(Spatial object tracking data)
....
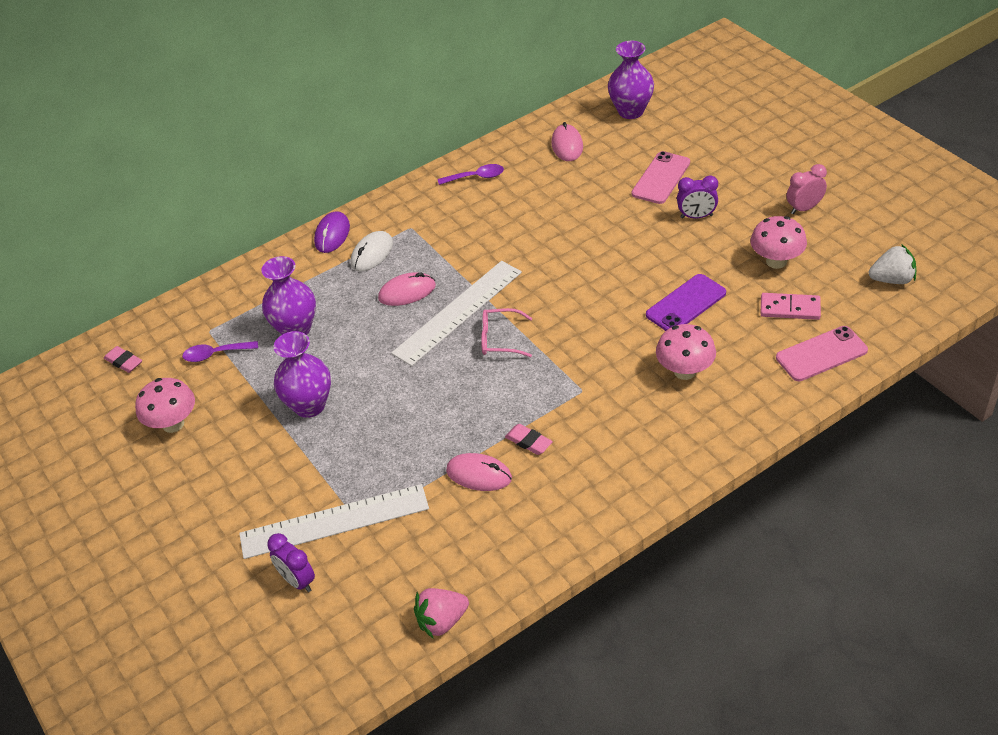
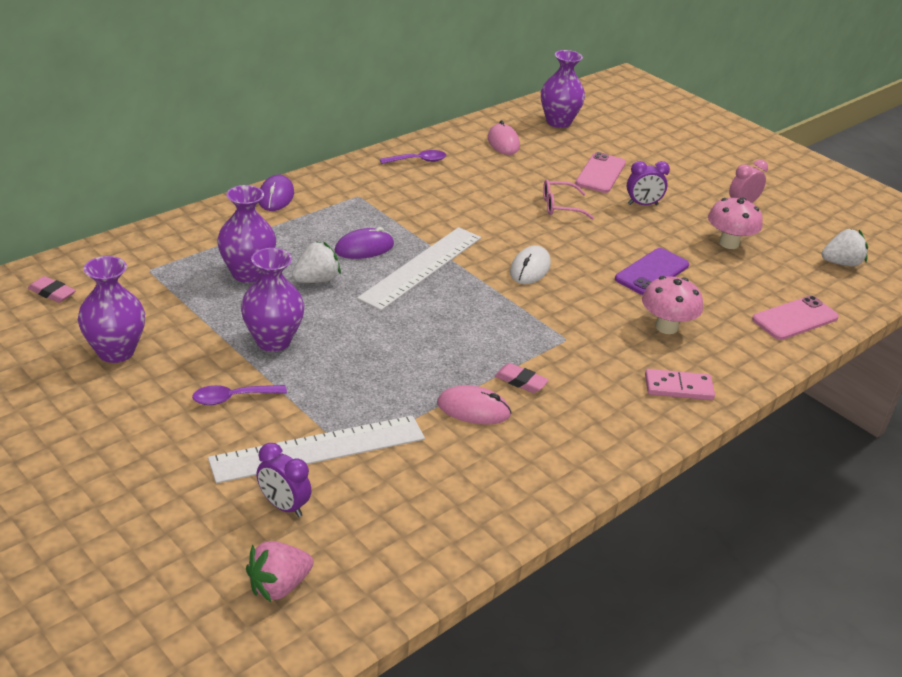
camera: 15 degrees left, 10 degrees down
pink mushroom [135,378,195,433] -> purple vase [78,256,145,363]
purple spoon [182,341,258,362] -> purple spoon moved to [192,385,287,405]
white mouse [351,231,393,272] -> white mouse moved to [510,245,551,284]
pink mouse [378,272,436,306] -> purple mouse [335,227,394,259]
pink strawberry [414,588,469,639] -> pink strawberry moved to [246,541,313,602]
pink glasses [481,308,533,357] -> pink glasses moved to [543,179,594,220]
pink domino [760,293,821,320] -> pink domino moved to [645,369,715,400]
none -> white strawberry [292,241,341,283]

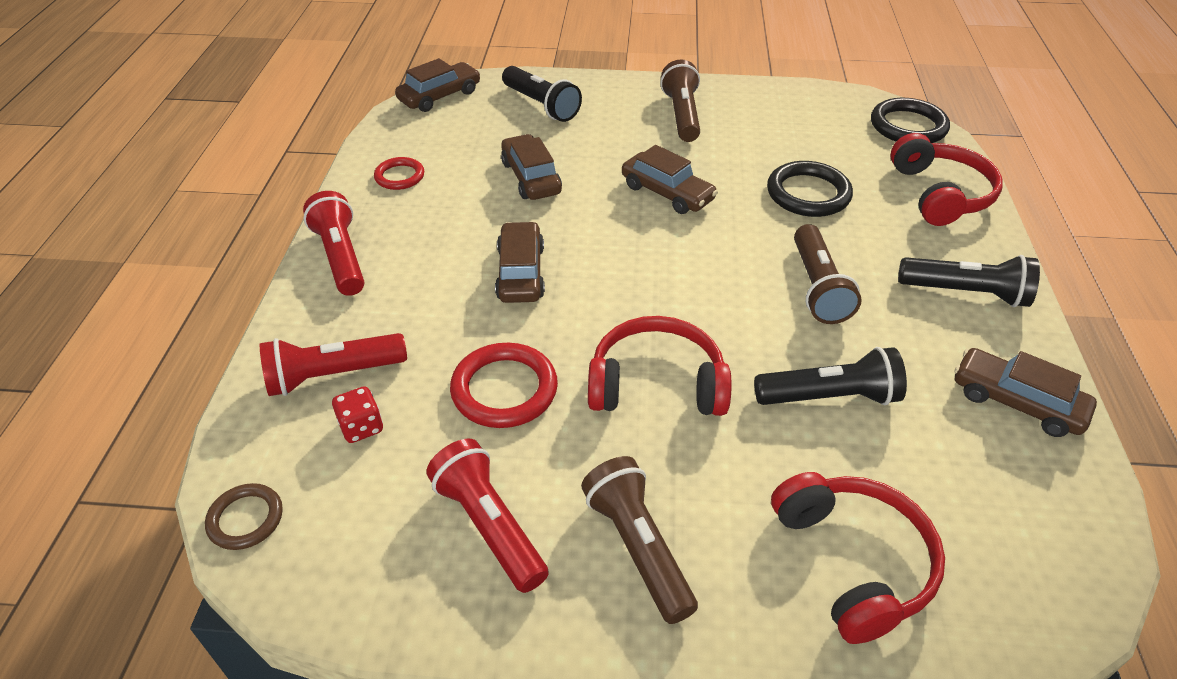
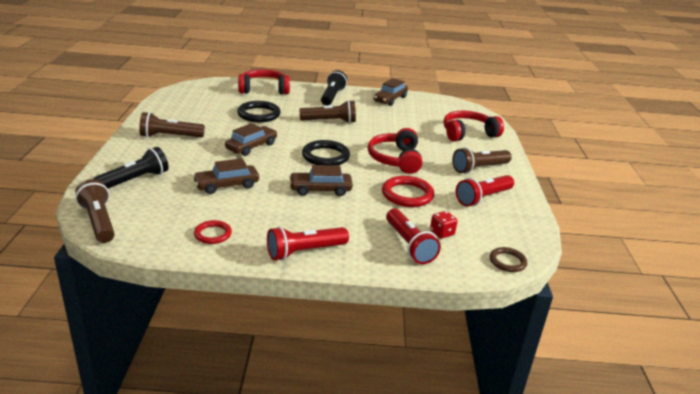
camera: 95 degrees left, 15 degrees down
brown car [395,58,480,112] -> brown flashlight [75,179,115,243]
black flashlight [754,347,907,405] -> none
black ring [871,98,950,143] -> black ring moved to [302,140,350,165]

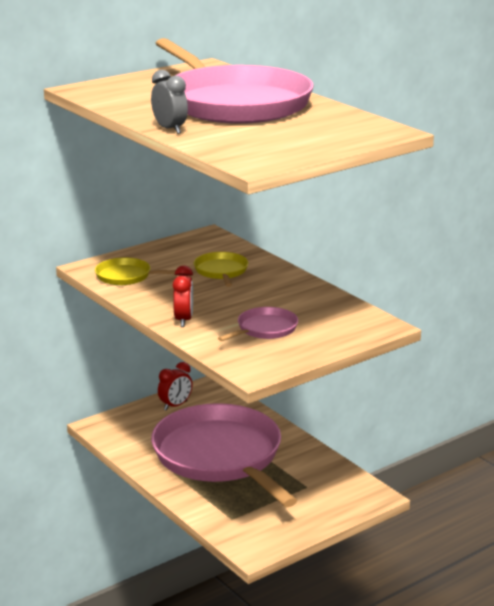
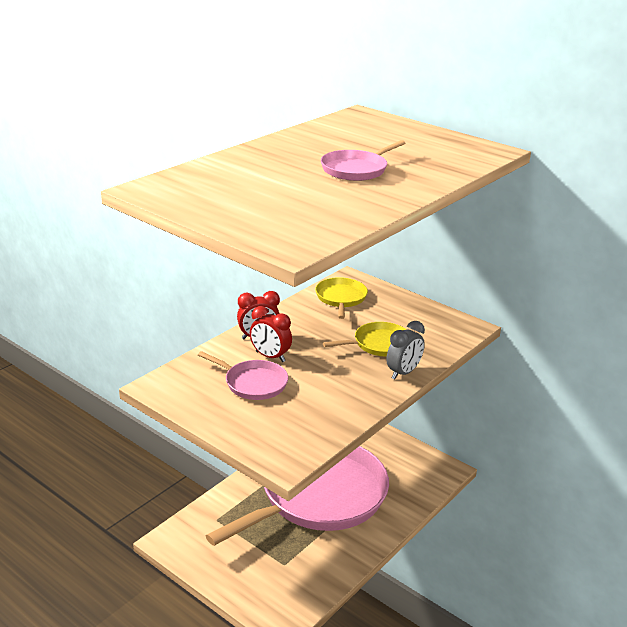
camera: 75 degrees right, 5 degrees up
grey clock [151,70,188,134] -> grey clock moved to [386,321,425,379]
pink pan [155,38,314,124] -> pink pan [321,140,405,181], size x0.41
red clock [158,362,193,410] -> red clock moved to [250,306,292,362]

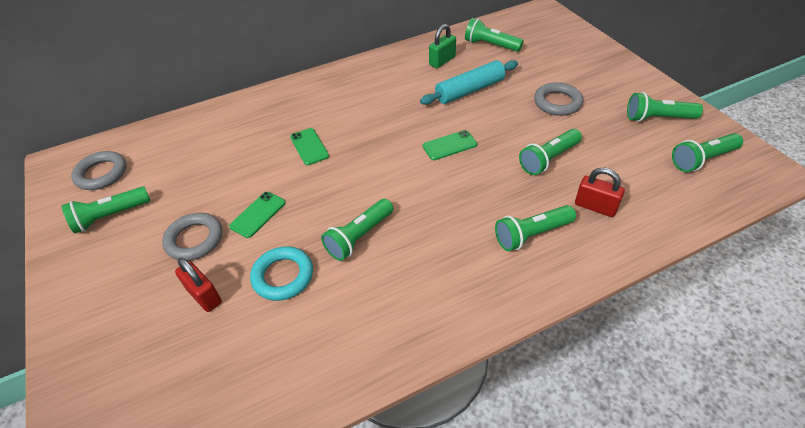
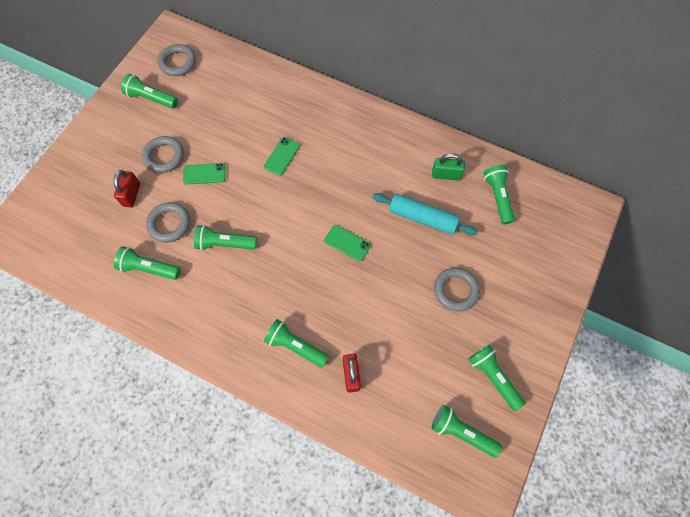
camera: 50 degrees right, 20 degrees up
turquoise ring [250,246,313,301] -> grey ring [146,202,190,243]
green flashlight [519,129,582,175] -> green flashlight moved to [114,246,180,280]

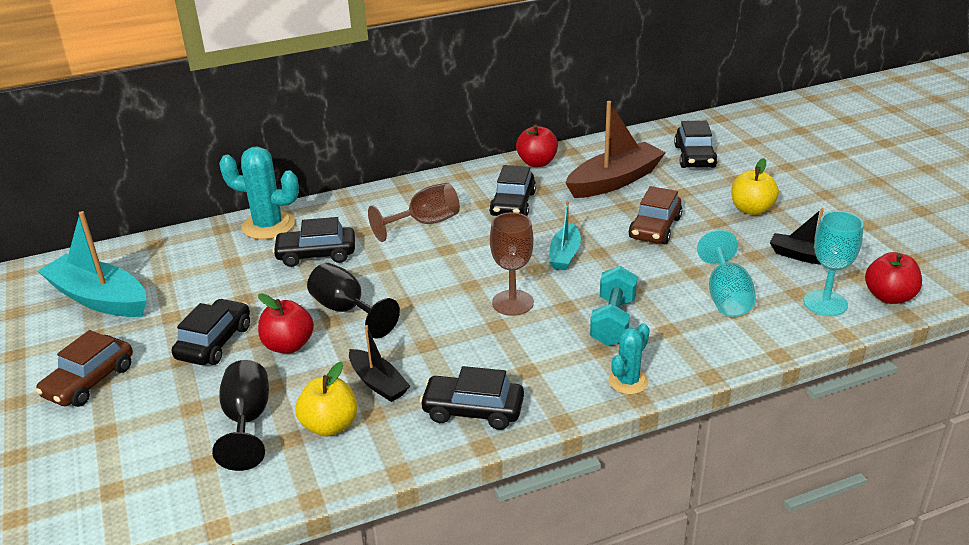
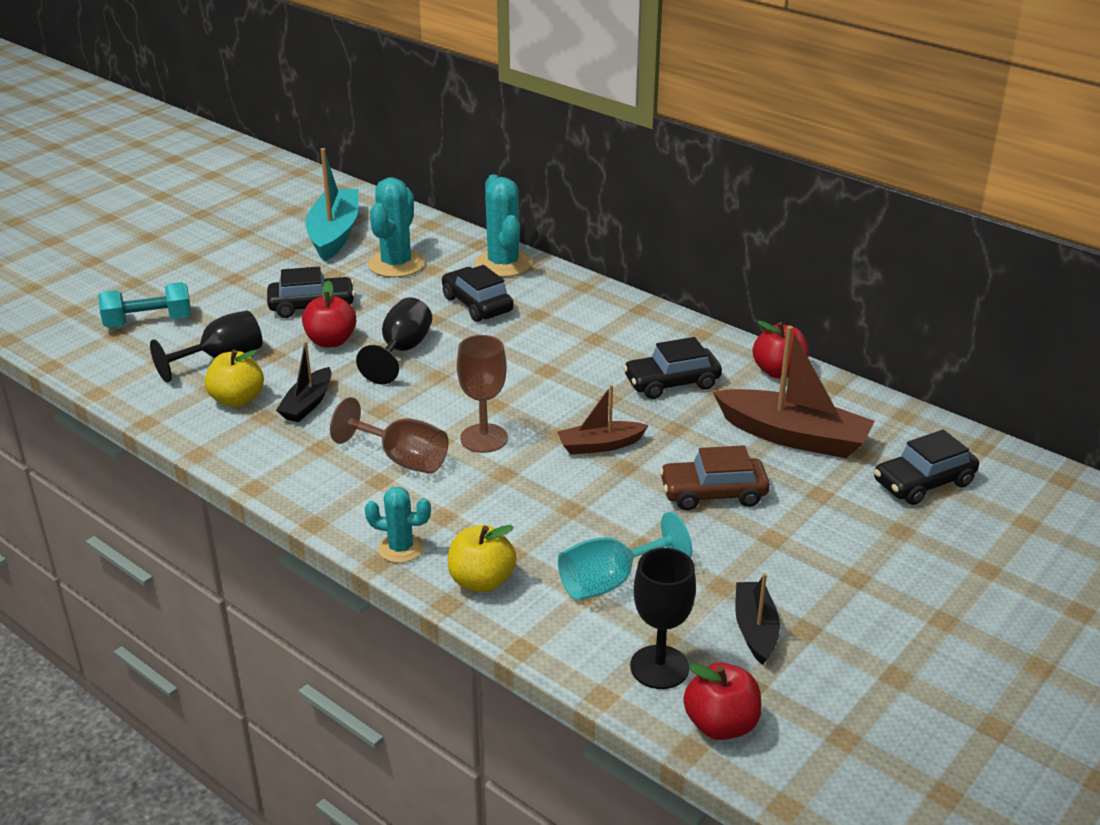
camera: 60 degrees right, 0 degrees up
brown car [36,330,133,407] -> none
brown goblet [368,183,460,242] -> brown goblet moved to [330,397,449,474]
black car [419,366,524,430] -> none
turquoise boat [549,201,581,270] -> brown boat [557,385,649,455]
turquoise dumbbell [590,266,638,346] -> turquoise dumbbell moved to [98,282,191,328]
yellow apple [731,158,779,215] -> yellow apple moved to [448,525,516,592]
turquoise goblet [803,211,863,316] -> black goblet [630,548,696,689]
none -> turquoise cactus [368,177,425,278]

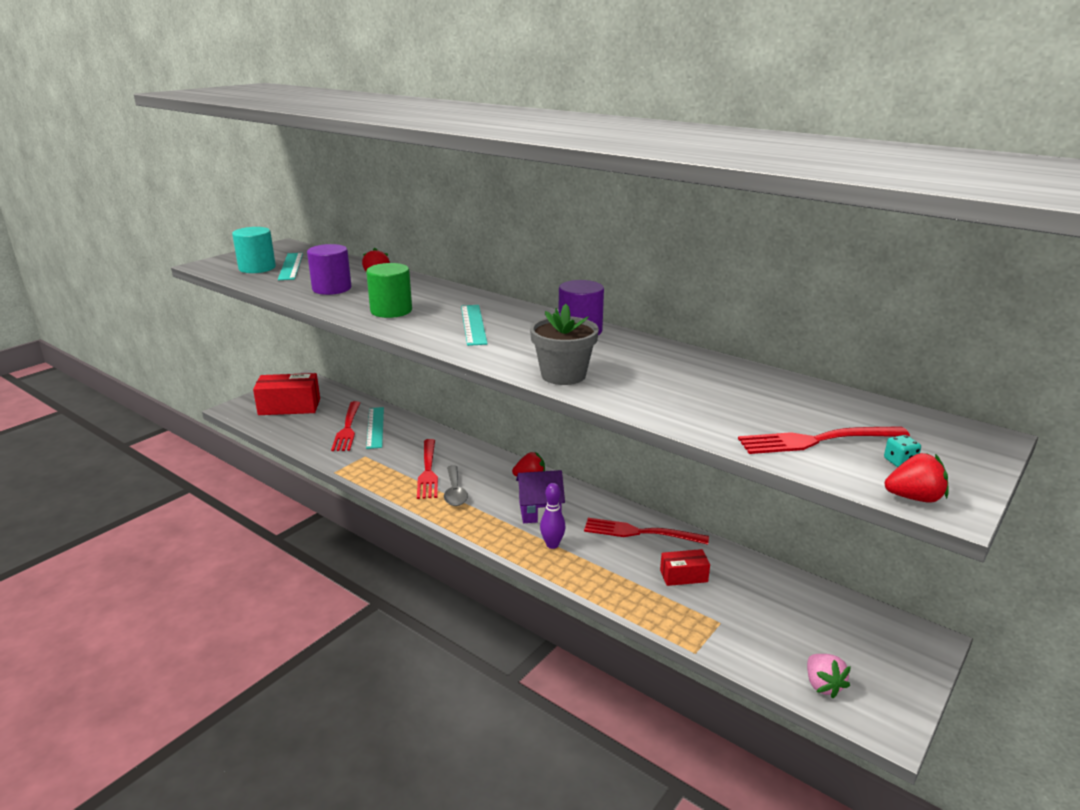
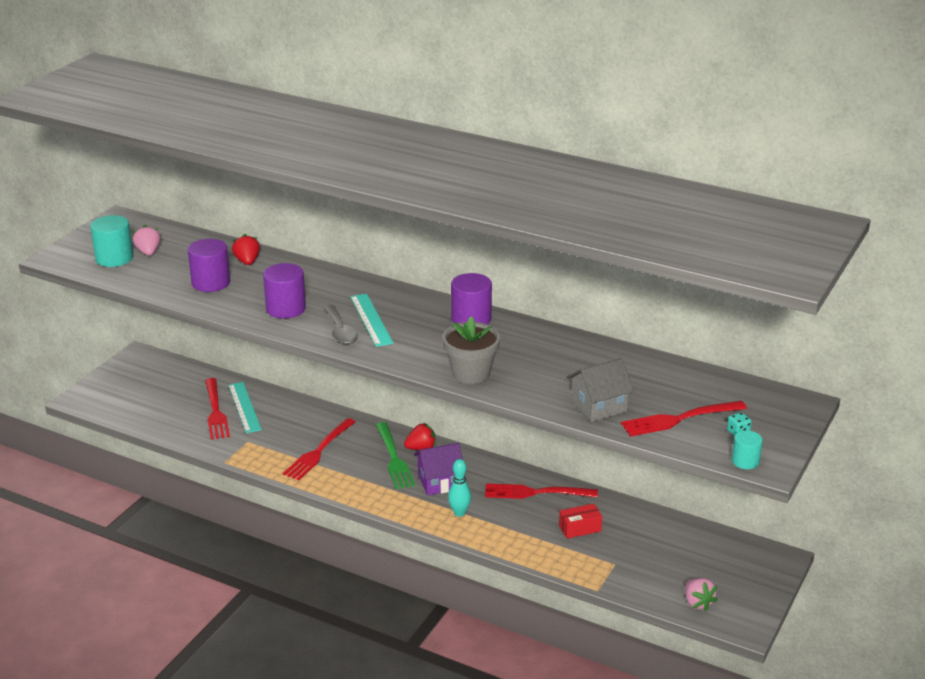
camera: 10 degrees left, 5 degrees up
red box [253,373,320,415] -> none
turquoise ruler [278,253,303,280] -> pink strawberry [133,225,161,256]
green cylinder [366,263,412,318] -> purple cylinder [263,263,306,319]
red fork [417,439,438,499] -> red fork turned 45 degrees clockwise [283,418,355,480]
grey spoon [444,465,468,506] -> grey spoon moved to [323,305,358,344]
purple bowling pin [540,483,566,549] -> turquoise bowling pin [448,459,471,517]
red strawberry [885,453,949,503] -> turquoise cylinder [732,430,763,469]
none -> green fork [376,422,415,489]
none -> grey house [567,358,634,422]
....
▶ Aim of the exercise
May I have only the lines from the start of the data through the line containing "grey clock [151,70,188,134]", both included, reproduced exactly and without the pictures?

▶ The answer
camera: 15 degrees left, 10 degrees down
pink mushroom [135,378,195,433] -> purple vase [78,256,145,363]
purple spoon [182,341,258,362] -> purple spoon moved to [192,385,287,405]
white mouse [351,231,393,272] -> white mouse moved to [510,245,551,284]
pink mouse [378,272,436,306] -> purple mouse [335,227,394,259]
pink strawberry [414,588,469,639] -> pink strawberry moved to [246,541,313,602]
pink glasses [481,308,533,357] -> pink glasses moved to [543,179,594,220]
pink domino [760,293,821,320] -> pink domino moved to [645,369,715,400]
none -> white strawberry [292,241,341,283]

camera: 95 degrees left, 15 degrees down
brown car [395,58,480,112] -> brown flashlight [75,179,115,243]
black flashlight [754,347,907,405] -> none
black ring [871,98,950,143] -> black ring moved to [302,140,350,165]

camera: 75 degrees right, 5 degrees up
grey clock [151,70,188,134] -> grey clock moved to [386,321,425,379]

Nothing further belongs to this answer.